══ DATA EXCERPTS

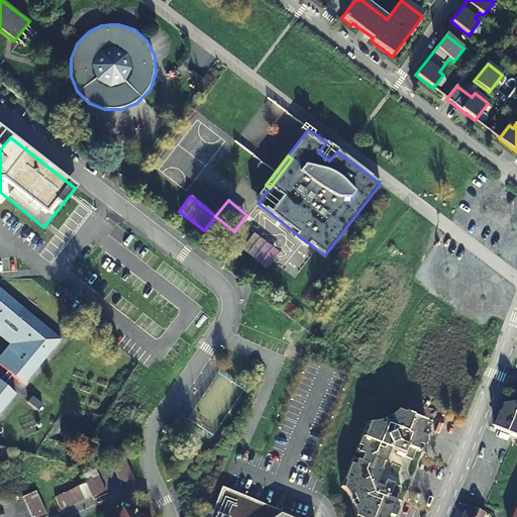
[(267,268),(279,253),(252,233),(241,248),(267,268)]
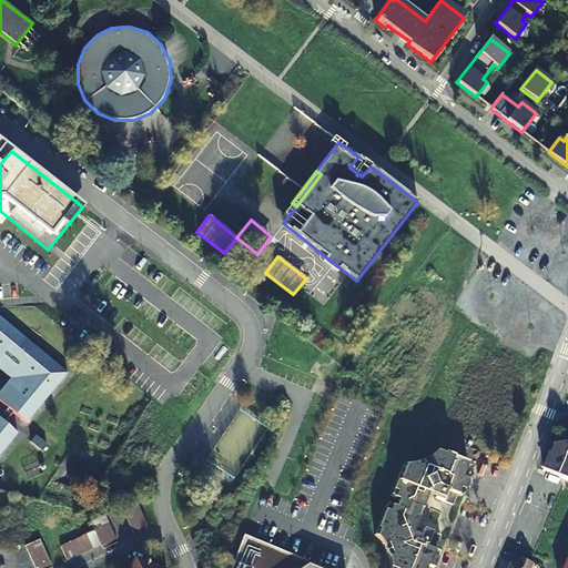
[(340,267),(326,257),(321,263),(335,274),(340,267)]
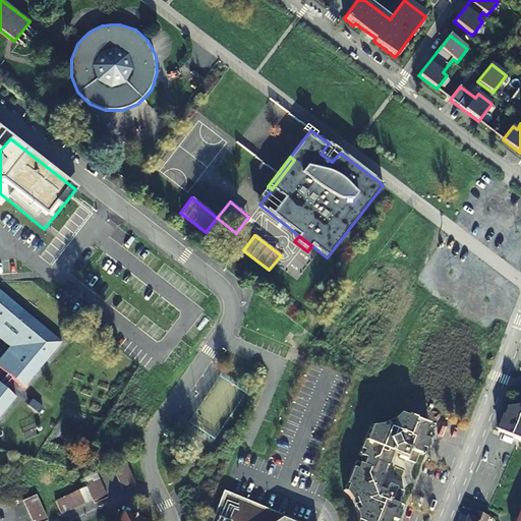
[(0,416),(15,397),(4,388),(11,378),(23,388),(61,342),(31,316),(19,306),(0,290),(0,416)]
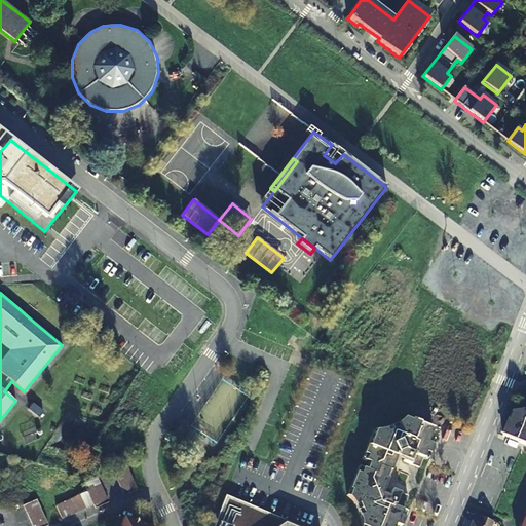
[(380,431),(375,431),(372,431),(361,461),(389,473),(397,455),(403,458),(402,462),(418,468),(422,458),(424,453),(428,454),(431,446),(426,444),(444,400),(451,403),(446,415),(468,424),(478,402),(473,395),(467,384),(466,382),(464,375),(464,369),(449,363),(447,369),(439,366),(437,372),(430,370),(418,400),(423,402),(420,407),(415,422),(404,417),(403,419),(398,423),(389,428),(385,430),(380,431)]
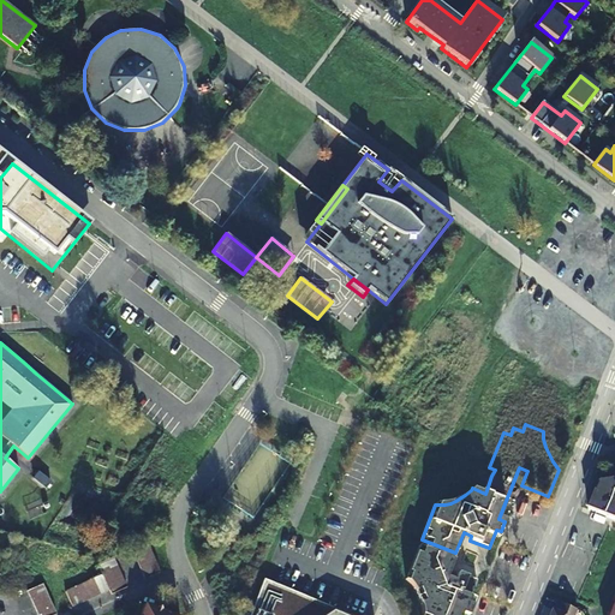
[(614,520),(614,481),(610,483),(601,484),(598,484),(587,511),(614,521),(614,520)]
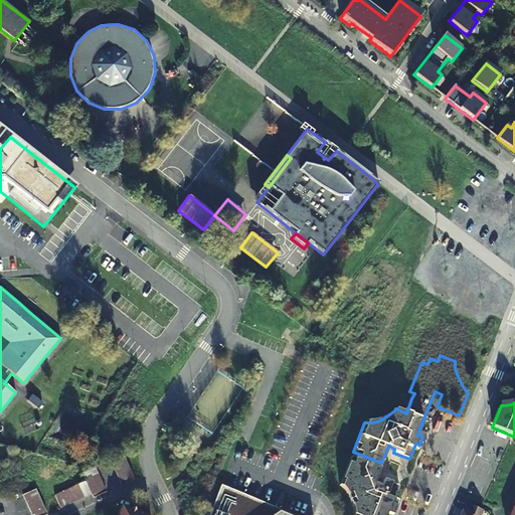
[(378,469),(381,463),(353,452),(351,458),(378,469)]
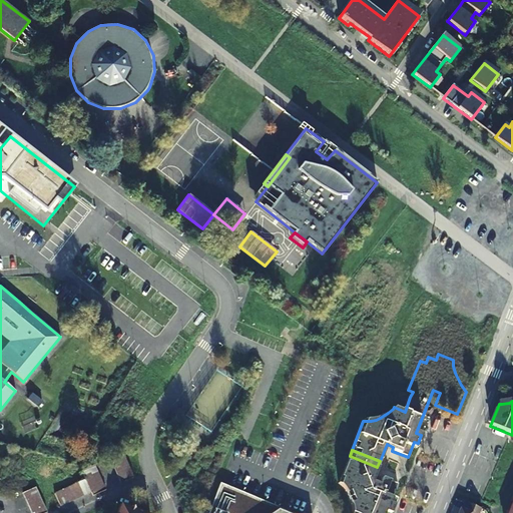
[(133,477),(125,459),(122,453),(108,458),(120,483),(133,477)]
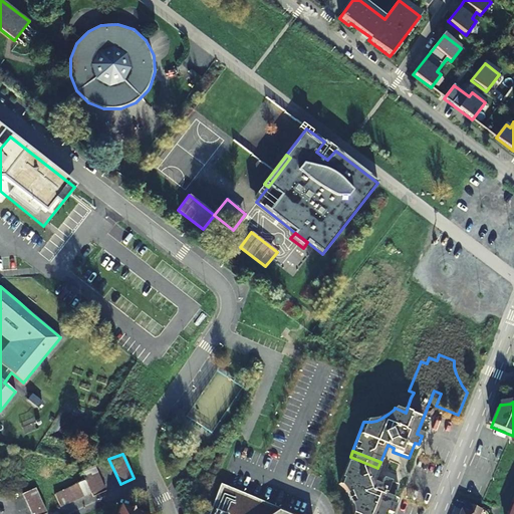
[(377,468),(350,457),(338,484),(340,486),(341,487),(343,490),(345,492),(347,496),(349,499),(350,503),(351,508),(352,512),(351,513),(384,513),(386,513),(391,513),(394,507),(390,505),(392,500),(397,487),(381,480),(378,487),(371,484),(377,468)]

════

**TASK DIRECTIONS:** Write out all the records again, exactly, minus any pictures.

**ANSWER TO THE PROBLEM:**
[(267,268),(279,253),(252,233),(241,248),(267,268)]
[(340,267),(326,257),(321,263),(335,274),(340,267)]
[(0,416),(15,397),(4,388),(11,378),(23,388),(61,342),(31,316),(19,306),(0,290),(0,416)]
[(380,431),(375,431),(372,431),(361,461),(389,473),(397,455),(403,458),(402,462),(418,468),(422,458),(424,453),(428,454),(431,446),(426,444),(444,400),(451,403),(446,415),(468,424),(478,402),(473,395),(467,384),(466,382),(464,375),(464,369),(449,363),(447,369),(439,366),(437,372),(430,370),(418,400),(423,402),(420,407),(415,422),(404,417),(403,419),(398,423),(389,428),(385,430),(380,431)]
[(614,520),(614,481),(610,483),(601,484),(598,484),(587,511),(614,521),(614,520)]
[(378,469),(381,463),(353,452),(351,458),(378,469)]
[(133,477),(125,459),(122,453),(108,458),(120,483),(133,477)]
[(377,468),(350,457),(338,484),(340,486),(341,487),(343,490),(345,492),(347,496),(349,499),(350,503),(351,508),(352,512),(351,513),(384,513),(386,513),(391,513),(394,507),(390,505),(392,500),(397,487),(381,480),(378,487),(371,484),(377,468)]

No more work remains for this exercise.